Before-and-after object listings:
▼
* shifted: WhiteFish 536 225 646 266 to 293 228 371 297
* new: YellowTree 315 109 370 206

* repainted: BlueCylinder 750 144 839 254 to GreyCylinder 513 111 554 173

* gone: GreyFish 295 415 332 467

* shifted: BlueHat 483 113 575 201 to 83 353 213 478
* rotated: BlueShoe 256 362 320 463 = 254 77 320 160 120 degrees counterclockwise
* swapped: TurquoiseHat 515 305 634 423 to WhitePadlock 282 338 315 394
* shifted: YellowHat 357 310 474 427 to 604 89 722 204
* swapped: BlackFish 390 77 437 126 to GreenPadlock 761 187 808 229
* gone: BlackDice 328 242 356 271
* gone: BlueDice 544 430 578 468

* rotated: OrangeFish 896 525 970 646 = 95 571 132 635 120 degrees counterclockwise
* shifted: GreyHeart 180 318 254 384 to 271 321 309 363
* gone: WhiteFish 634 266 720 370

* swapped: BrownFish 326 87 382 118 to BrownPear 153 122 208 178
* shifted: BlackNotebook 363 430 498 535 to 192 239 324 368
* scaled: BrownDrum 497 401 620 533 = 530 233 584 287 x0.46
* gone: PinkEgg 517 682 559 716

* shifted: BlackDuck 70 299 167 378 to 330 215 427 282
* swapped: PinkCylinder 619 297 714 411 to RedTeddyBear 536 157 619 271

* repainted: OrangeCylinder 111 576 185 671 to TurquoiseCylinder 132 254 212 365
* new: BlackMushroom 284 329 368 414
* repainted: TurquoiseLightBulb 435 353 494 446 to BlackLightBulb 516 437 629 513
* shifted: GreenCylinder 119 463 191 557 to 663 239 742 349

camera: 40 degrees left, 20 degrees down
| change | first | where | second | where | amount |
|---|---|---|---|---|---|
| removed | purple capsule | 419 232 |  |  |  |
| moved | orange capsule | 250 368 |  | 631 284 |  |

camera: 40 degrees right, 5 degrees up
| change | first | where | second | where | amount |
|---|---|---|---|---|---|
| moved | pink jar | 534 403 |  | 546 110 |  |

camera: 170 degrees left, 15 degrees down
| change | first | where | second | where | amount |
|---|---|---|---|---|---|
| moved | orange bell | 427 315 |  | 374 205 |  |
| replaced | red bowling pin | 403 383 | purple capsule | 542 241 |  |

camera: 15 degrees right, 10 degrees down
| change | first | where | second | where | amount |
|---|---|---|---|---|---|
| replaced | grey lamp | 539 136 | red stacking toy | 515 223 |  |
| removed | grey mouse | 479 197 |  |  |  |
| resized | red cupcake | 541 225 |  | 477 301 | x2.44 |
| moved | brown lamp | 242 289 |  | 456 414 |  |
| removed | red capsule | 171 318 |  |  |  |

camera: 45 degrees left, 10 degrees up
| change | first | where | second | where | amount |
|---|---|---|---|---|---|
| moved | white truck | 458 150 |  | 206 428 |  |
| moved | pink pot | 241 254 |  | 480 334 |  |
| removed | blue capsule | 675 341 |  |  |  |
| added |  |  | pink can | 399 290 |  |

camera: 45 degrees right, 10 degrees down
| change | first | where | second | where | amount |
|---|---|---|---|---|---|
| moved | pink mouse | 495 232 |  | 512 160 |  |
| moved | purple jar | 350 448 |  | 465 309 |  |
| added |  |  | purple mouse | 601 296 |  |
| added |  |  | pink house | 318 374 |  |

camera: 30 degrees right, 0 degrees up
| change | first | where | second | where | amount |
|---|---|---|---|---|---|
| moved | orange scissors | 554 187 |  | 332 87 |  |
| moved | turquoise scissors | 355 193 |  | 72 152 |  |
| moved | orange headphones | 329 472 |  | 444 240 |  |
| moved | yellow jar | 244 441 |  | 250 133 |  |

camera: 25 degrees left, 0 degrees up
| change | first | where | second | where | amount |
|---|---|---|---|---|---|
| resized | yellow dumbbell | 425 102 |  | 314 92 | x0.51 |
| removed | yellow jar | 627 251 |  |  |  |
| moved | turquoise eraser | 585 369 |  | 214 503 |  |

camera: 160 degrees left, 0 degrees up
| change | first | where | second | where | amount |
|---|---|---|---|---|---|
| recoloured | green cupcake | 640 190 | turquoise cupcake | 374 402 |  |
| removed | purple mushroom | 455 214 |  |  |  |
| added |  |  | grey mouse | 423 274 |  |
▲
▸ YOUR TASK
Return the opening line of the data and every line after it through the line containing "682 559 716", please, exactly as written and with nothing added.

▸ EXERCISE ANSWER
* shifted: WhiteFish 536 225 646 266 to 293 228 371 297
* new: YellowTree 315 109 370 206

* repainted: BlueCylinder 750 144 839 254 to GreyCylinder 513 111 554 173

* gone: GreyFish 295 415 332 467

* shifted: BlueHat 483 113 575 201 to 83 353 213 478
* rotated: BlueShoe 256 362 320 463 = 254 77 320 160 120 degrees counterclockwise
* swapped: TurquoiseHat 515 305 634 423 to WhitePadlock 282 338 315 394
* shifted: YellowHat 357 310 474 427 to 604 89 722 204
* swapped: BlackFish 390 77 437 126 to GreenPadlock 761 187 808 229
* gone: BlackDice 328 242 356 271
* gone: BlueDice 544 430 578 468

* rotated: OrangeFish 896 525 970 646 = 95 571 132 635 120 degrees counterclockwise
* shifted: GreyHeart 180 318 254 384 to 271 321 309 363
* gone: WhiteFish 634 266 720 370

* swapped: BrownFish 326 87 382 118 to BrownPear 153 122 208 178
* shifted: BlackNotebook 363 430 498 535 to 192 239 324 368
* scaled: BrownDrum 497 401 620 533 = 530 233 584 287 x0.46
* gone: PinkEgg 517 682 559 716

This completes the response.